_Data under study_:
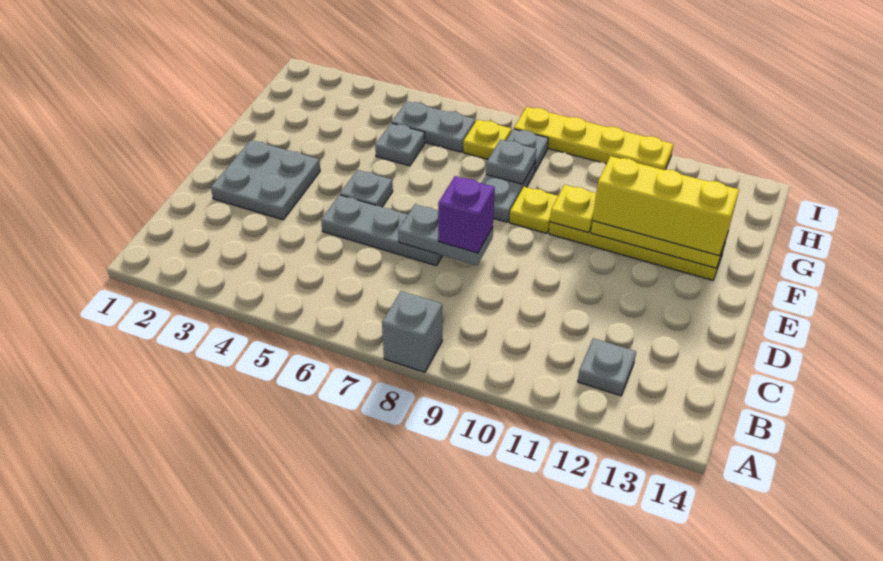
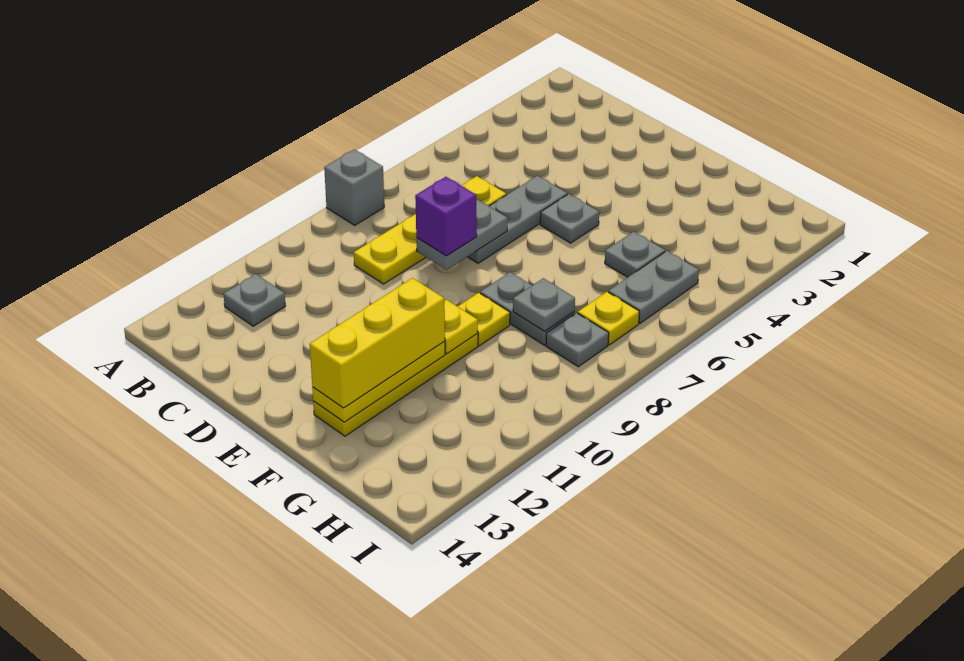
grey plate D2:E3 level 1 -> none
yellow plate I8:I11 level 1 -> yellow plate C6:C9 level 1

* * *

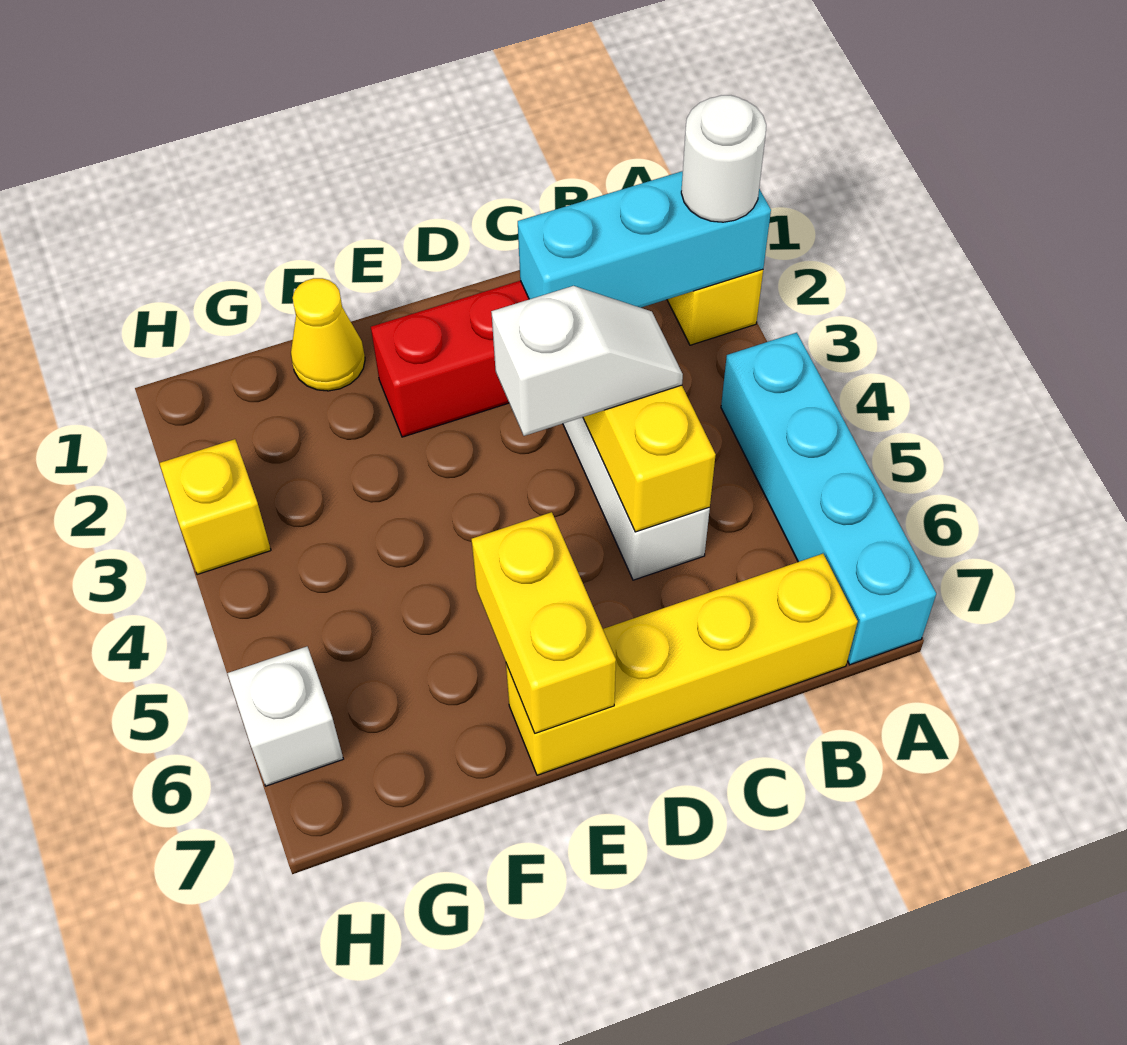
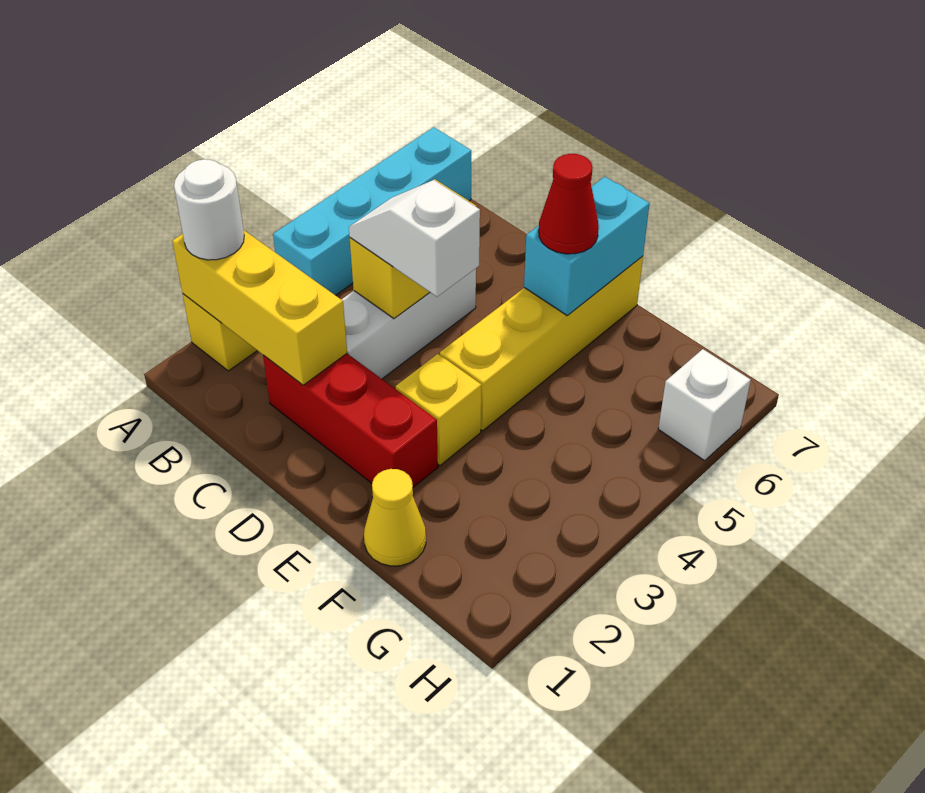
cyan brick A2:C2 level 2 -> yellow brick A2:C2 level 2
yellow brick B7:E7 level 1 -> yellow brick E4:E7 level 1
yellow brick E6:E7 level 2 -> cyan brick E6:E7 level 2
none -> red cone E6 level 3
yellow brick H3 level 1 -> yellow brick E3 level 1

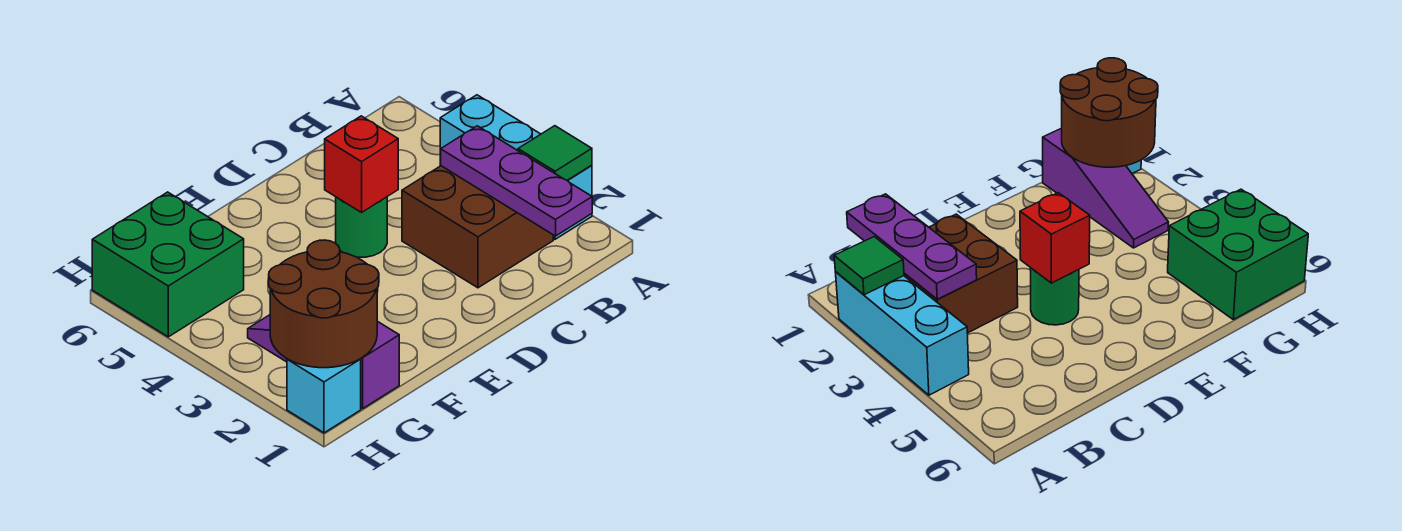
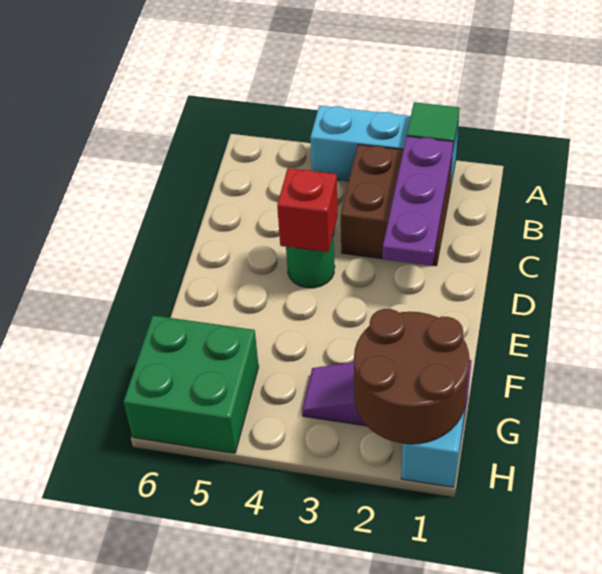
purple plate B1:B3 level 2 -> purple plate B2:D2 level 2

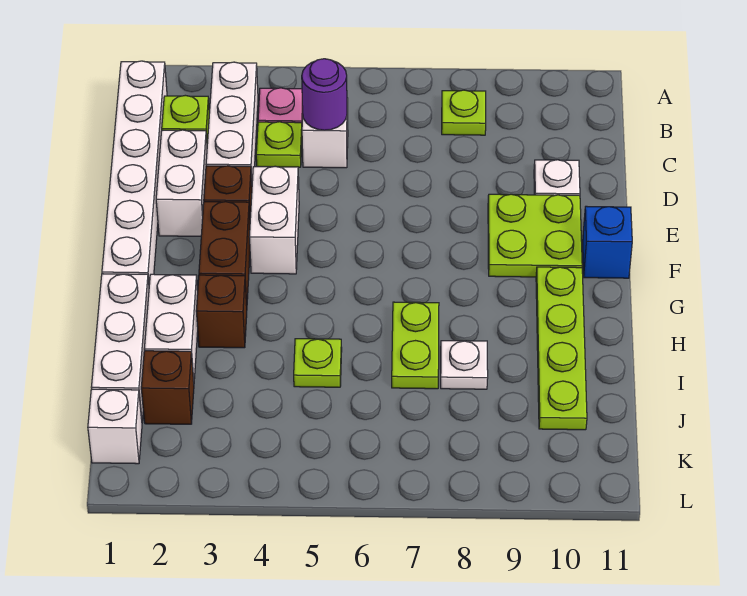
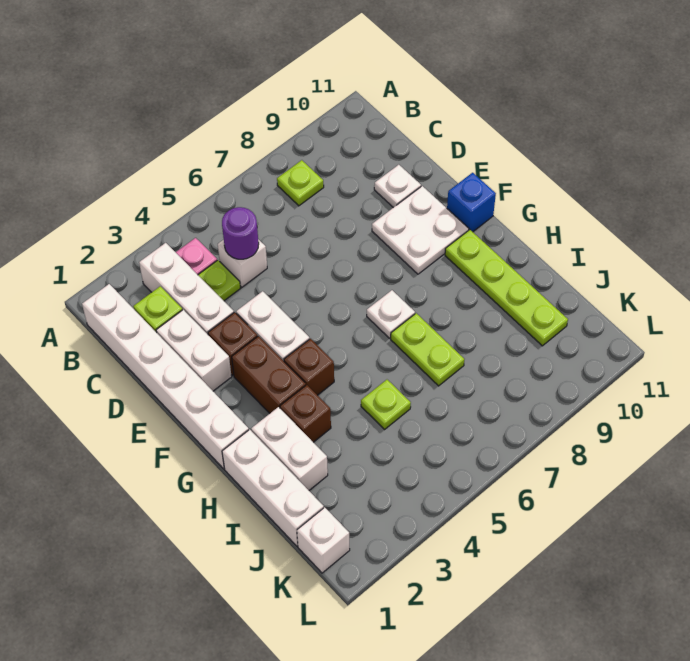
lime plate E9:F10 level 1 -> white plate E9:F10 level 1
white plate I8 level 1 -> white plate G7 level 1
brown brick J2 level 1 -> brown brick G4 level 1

_Problem to work on_: A line belongs in the answer if it contains the word "brick"; please copy each such line from the material.

_Result for this task_:
cyan brick A2:C2 level 2 -> yellow brick A2:C2 level 2
yellow brick B7:E7 level 1 -> yellow brick E4:E7 level 1
yellow brick E6:E7 level 2 -> cyan brick E6:E7 level 2
yellow brick H3 level 1 -> yellow brick E3 level 1
brown brick J2 level 1 -> brown brick G4 level 1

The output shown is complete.